→ Exercise
Exactly the line with "orange fish [366,230,440,290]" and the lines that follow it, through the closing line of the entries, should be restated, with nothing left out or added.

Stored data entries:
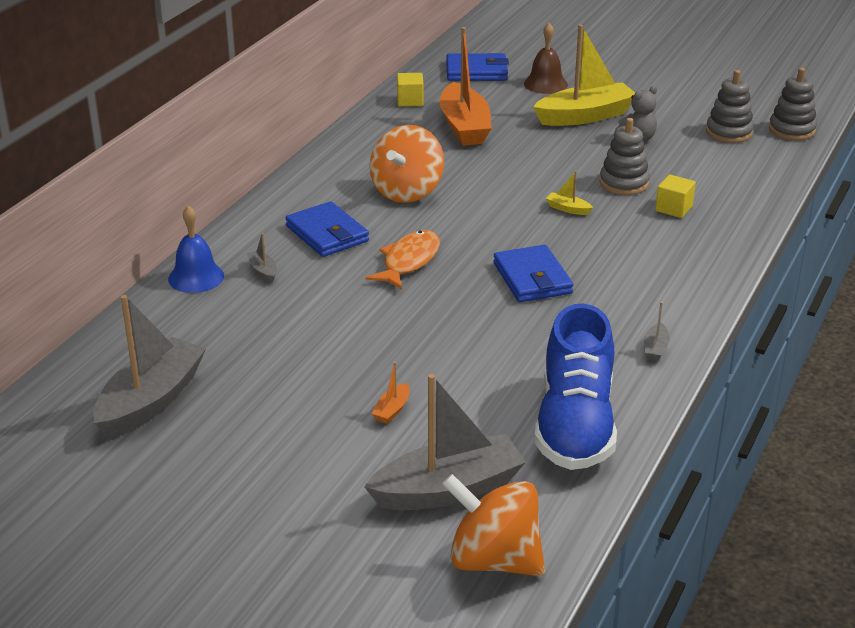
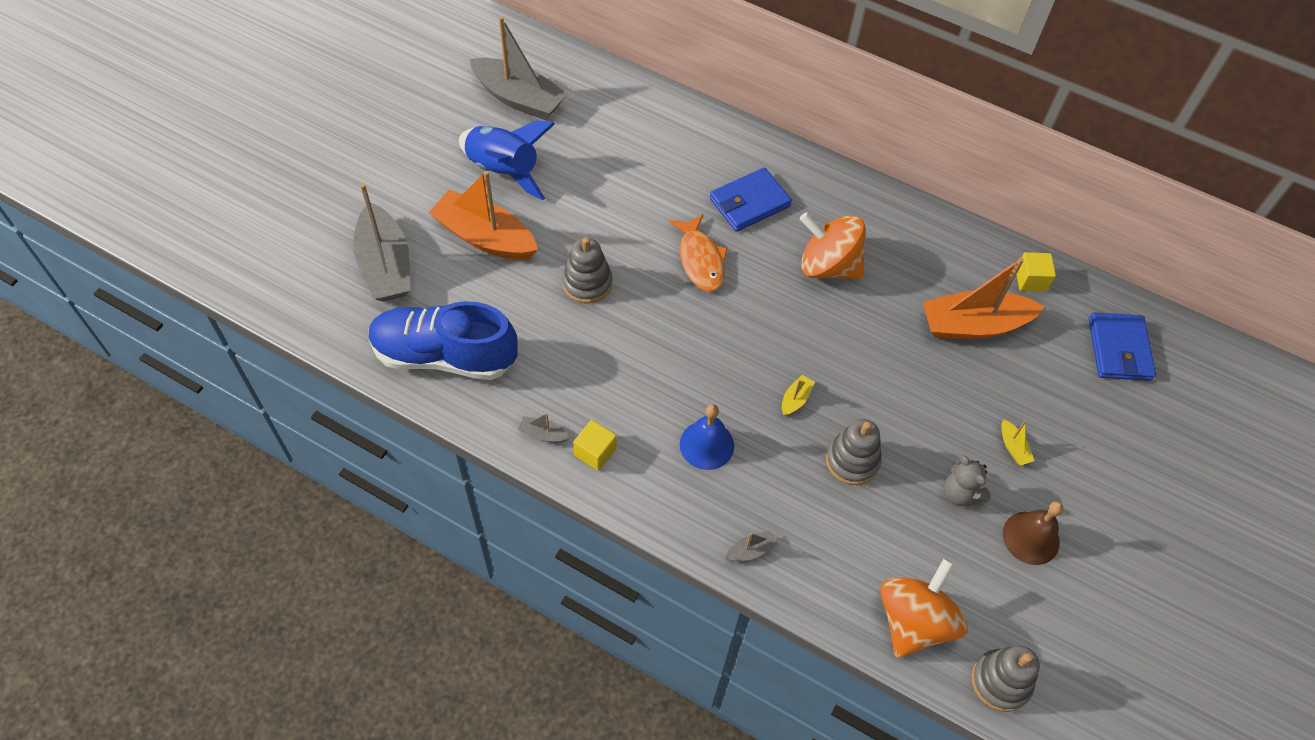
camera: 90 degrees right, 25 degrees up
blue bell [168,206,224,293] -> blue bell moved to [680,404,734,470]
grey boat [247,233,277,283] -> grey boat moved to [726,530,778,561]
orange fish [366,230,440,290] -> orange fish turned 45 degrees clockwise [669,214,728,291]
orange boat [372,362,410,424] -> orange boat [429,171,538,260], size x2.49
orange spinning top [442,474,545,576] -> orange spinning top moved to [880,558,967,658]
blue wallet [493,245,573,302] -> none
brown bell [524,23,568,94] -> brown bell moved to [1003,501,1063,565]
yellow boat [533,24,635,126] -> yellow boat [1001,419,1034,465], size x0.40
yellow cube [655,174,696,218] -> yellow cube moved to [573,420,617,471]
grey stacking toy [706,70,754,143] -> grey stacking toy moved to [562,237,612,304]
none -> blue rocket [459,120,555,200]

→ Answer for the task
orange fish [366,230,440,290] -> orange fish turned 45 degrees clockwise [669,214,728,291]
orange boat [372,362,410,424] -> orange boat [429,171,538,260], size x2.49
orange spinning top [442,474,545,576] -> orange spinning top moved to [880,558,967,658]
blue wallet [493,245,573,302] -> none
brown bell [524,23,568,94] -> brown bell moved to [1003,501,1063,565]
yellow boat [533,24,635,126] -> yellow boat [1001,419,1034,465], size x0.40
yellow cube [655,174,696,218] -> yellow cube moved to [573,420,617,471]
grey stacking toy [706,70,754,143] -> grey stacking toy moved to [562,237,612,304]
none -> blue rocket [459,120,555,200]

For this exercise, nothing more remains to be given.